Could you please retype all of the entries exactly as they appear?

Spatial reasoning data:
####

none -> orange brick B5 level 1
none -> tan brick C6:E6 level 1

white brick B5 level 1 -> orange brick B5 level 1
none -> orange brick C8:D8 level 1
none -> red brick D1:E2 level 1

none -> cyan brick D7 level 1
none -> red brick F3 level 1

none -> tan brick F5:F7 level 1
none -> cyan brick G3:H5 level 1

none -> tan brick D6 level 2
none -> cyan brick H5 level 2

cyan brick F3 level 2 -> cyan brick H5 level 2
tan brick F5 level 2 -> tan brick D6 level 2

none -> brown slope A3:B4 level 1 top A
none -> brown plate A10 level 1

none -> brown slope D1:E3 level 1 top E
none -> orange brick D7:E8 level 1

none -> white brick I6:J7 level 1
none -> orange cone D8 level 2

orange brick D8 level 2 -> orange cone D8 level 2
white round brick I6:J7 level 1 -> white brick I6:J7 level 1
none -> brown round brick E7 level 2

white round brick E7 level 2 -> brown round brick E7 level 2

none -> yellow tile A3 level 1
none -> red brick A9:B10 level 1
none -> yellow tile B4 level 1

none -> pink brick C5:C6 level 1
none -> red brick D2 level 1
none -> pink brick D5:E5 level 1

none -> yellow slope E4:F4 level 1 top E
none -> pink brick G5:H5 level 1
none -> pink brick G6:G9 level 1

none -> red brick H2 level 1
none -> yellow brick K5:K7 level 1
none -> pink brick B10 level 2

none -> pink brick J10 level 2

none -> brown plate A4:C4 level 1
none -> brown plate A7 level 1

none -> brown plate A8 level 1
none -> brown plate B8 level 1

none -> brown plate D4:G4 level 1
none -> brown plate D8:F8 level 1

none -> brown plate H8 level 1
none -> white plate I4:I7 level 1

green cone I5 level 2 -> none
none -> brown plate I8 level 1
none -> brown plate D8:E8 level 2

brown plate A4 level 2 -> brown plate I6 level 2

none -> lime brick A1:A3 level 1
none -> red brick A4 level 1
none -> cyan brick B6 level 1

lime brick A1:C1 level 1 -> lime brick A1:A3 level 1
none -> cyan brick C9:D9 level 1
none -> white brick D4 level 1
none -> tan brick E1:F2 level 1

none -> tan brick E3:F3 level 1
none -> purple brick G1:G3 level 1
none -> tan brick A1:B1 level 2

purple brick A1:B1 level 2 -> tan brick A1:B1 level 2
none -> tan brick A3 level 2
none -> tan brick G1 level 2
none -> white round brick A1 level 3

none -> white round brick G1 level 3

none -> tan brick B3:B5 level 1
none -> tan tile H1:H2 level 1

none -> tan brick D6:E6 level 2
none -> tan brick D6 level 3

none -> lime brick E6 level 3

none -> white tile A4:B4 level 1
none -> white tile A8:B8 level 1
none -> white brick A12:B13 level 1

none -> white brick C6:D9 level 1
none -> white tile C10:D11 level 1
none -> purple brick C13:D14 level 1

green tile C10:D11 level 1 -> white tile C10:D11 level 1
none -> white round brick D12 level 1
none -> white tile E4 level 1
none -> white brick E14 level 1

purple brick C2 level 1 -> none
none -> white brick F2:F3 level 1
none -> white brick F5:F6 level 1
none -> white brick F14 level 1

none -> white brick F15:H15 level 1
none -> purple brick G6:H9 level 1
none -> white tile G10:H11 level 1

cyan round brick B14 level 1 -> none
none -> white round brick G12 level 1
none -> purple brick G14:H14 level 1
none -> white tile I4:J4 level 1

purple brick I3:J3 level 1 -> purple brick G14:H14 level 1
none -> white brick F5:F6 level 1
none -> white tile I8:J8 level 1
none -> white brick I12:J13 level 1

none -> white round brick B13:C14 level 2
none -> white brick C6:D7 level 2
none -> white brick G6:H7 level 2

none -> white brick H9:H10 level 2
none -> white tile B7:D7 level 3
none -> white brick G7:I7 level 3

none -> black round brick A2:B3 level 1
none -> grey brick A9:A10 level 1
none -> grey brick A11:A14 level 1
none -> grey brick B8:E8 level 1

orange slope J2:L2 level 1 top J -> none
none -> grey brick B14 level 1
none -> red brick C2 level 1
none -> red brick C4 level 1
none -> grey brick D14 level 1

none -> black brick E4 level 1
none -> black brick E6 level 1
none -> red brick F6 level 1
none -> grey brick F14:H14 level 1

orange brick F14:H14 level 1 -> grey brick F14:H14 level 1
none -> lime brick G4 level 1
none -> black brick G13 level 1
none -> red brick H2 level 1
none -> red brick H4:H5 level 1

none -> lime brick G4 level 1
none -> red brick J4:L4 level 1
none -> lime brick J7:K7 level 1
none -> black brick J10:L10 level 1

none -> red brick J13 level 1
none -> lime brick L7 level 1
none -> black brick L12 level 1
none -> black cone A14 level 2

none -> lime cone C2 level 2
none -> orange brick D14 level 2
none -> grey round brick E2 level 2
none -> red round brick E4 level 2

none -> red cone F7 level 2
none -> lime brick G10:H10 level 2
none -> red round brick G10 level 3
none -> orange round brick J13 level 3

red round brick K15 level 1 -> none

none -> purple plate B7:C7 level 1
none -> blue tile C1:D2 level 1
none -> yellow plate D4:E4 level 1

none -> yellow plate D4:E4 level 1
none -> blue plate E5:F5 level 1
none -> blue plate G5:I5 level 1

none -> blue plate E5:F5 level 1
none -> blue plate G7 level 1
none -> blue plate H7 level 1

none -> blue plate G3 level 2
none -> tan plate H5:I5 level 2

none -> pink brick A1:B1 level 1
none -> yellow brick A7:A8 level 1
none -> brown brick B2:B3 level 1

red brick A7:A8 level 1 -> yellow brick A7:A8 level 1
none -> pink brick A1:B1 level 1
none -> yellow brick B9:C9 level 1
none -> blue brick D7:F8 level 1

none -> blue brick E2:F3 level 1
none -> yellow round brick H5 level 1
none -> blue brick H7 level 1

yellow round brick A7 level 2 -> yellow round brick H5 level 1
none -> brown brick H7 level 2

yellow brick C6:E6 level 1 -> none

####

Response to this exercise:
none -> orange brick B5 level 1
none -> tan brick C6:E6 level 1

white brick B5 level 1 -> orange brick B5 level 1
none -> orange brick C8:D8 level 1
none -> red brick D1:E2 level 1

none -> cyan brick D7 level 1
none -> red brick F3 level 1

none -> tan brick F5:F7 level 1
none -> cyan brick G3:H5 level 1

none -> tan brick D6 level 2
none -> cyan brick H5 level 2

cyan brick F3 level 2 -> cyan brick H5 level 2
tan brick F5 level 2 -> tan brick D6 level 2

none -> brown slope A3:B4 level 1 top A
none -> brown plate A10 level 1

none -> brown slope D1:E3 level 1 top E
none -> orange brick D7:E8 level 1

none -> white brick I6:J7 level 1
none -> orange cone D8 level 2

orange brick D8 level 2 -> orange cone D8 level 2
white round brick I6:J7 level 1 -> white brick I6:J7 level 1
none -> brown round brick E7 level 2

white round brick E7 level 2 -> brown round brick E7 level 2

none -> yellow tile A3 level 1
none -> red brick A9:B10 level 1
none -> yellow tile B4 level 1

none -> pink brick C5:C6 level 1
none -> red brick D2 level 1
none -> pink brick D5:E5 level 1

none -> yellow slope E4:F4 level 1 top E
none -> pink brick G5:H5 level 1
none -> pink brick G6:G9 level 1

none -> red brick H2 level 1
none -> yellow brick K5:K7 level 1
none -> pink brick B10 level 2

none -> pink brick J10 level 2

none -> brown plate A4:C4 level 1
none -> brown plate A7 level 1

none -> brown plate A8 level 1
none -> brown plate B8 level 1

none -> brown plate D4:G4 level 1
none -> brown plate D8:F8 level 1

none -> brown plate H8 level 1
none -> white plate I4:I7 level 1

green cone I5 level 2 -> none
none -> brown plate I8 level 1
none -> brown plate D8:E8 level 2

brown plate A4 level 2 -> brown plate I6 level 2

none -> lime brick A1:A3 level 1
none -> red brick A4 level 1
none -> cyan brick B6 level 1

lime brick A1:C1 level 1 -> lime brick A1:A3 level 1
none -> cyan brick C9:D9 level 1
none -> white brick D4 level 1
none -> tan brick E1:F2 level 1

none -> tan brick E3:F3 level 1
none -> purple brick G1:G3 level 1
none -> tan brick A1:B1 level 2

purple brick A1:B1 level 2 -> tan brick A1:B1 level 2
none -> tan brick A3 level 2
none -> tan brick G1 level 2
none -> white round brick A1 level 3

none -> white round brick G1 level 3

none -> tan brick B3:B5 level 1
none -> tan tile H1:H2 level 1

none -> tan brick D6:E6 level 2
none -> tan brick D6 level 3

none -> lime brick E6 level 3

none -> white tile A4:B4 level 1
none -> white tile A8:B8 level 1
none -> white brick A12:B13 level 1

none -> white brick C6:D9 level 1
none -> white tile C10:D11 level 1
none -> purple brick C13:D14 level 1

green tile C10:D11 level 1 -> white tile C10:D11 level 1
none -> white round brick D12 level 1
none -> white tile E4 level 1
none -> white brick E14 level 1

purple brick C2 level 1 -> none
none -> white brick F2:F3 level 1
none -> white brick F5:F6 level 1
none -> white brick F14 level 1

none -> white brick F15:H15 level 1
none -> purple brick G6:H9 level 1
none -> white tile G10:H11 level 1

cyan round brick B14 level 1 -> none
none -> white round brick G12 level 1
none -> purple brick G14:H14 level 1
none -> white tile I4:J4 level 1

purple brick I3:J3 level 1 -> purple brick G14:H14 level 1
none -> white brick F5:F6 level 1
none -> white tile I8:J8 level 1
none -> white brick I12:J13 level 1

none -> white round brick B13:C14 level 2
none -> white brick C6:D7 level 2
none -> white brick G6:H7 level 2

none -> white brick H9:H10 level 2
none -> white tile B7:D7 level 3
none -> white brick G7:I7 level 3

none -> black round brick A2:B3 level 1
none -> grey brick A9:A10 level 1
none -> grey brick A11:A14 level 1
none -> grey brick B8:E8 level 1

orange slope J2:L2 level 1 top J -> none
none -> grey brick B14 level 1
none -> red brick C2 level 1
none -> red brick C4 level 1
none -> grey brick D14 level 1

none -> black brick E4 level 1
none -> black brick E6 level 1
none -> red brick F6 level 1
none -> grey brick F14:H14 level 1

orange brick F14:H14 level 1 -> grey brick F14:H14 level 1
none -> lime brick G4 level 1
none -> black brick G13 level 1
none -> red brick H2 level 1
none -> red brick H4:H5 level 1

none -> lime brick G4 level 1
none -> red brick J4:L4 level 1
none -> lime brick J7:K7 level 1
none -> black brick J10:L10 level 1

none -> red brick J13 level 1
none -> lime brick L7 level 1
none -> black brick L12 level 1
none -> black cone A14 level 2

none -> lime cone C2 level 2
none -> orange brick D14 level 2
none -> grey round brick E2 level 2
none -> red round brick E4 level 2

none -> red cone F7 level 2
none -> lime brick G10:H10 level 2
none -> red round brick G10 level 3
none -> orange round brick J13 level 3

red round brick K15 level 1 -> none

none -> purple plate B7:C7 level 1
none -> blue tile C1:D2 level 1
none -> yellow plate D4:E4 level 1

none -> yellow plate D4:E4 level 1
none -> blue plate E5:F5 level 1
none -> blue plate G5:I5 level 1

none -> blue plate E5:F5 level 1
none -> blue plate G7 level 1
none -> blue plate H7 level 1

none -> blue plate G3 level 2
none -> tan plate H5:I5 level 2

none -> pink brick A1:B1 level 1
none -> yellow brick A7:A8 level 1
none -> brown brick B2:B3 level 1

red brick A7:A8 level 1 -> yellow brick A7:A8 level 1
none -> pink brick A1:B1 level 1
none -> yellow brick B9:C9 level 1
none -> blue brick D7:F8 level 1

none -> blue brick E2:F3 level 1
none -> yellow round brick H5 level 1
none -> blue brick H7 level 1

yellow round brick A7 level 2 -> yellow round brick H5 level 1
none -> brown brick H7 level 2

yellow brick C6:E6 level 1 -> none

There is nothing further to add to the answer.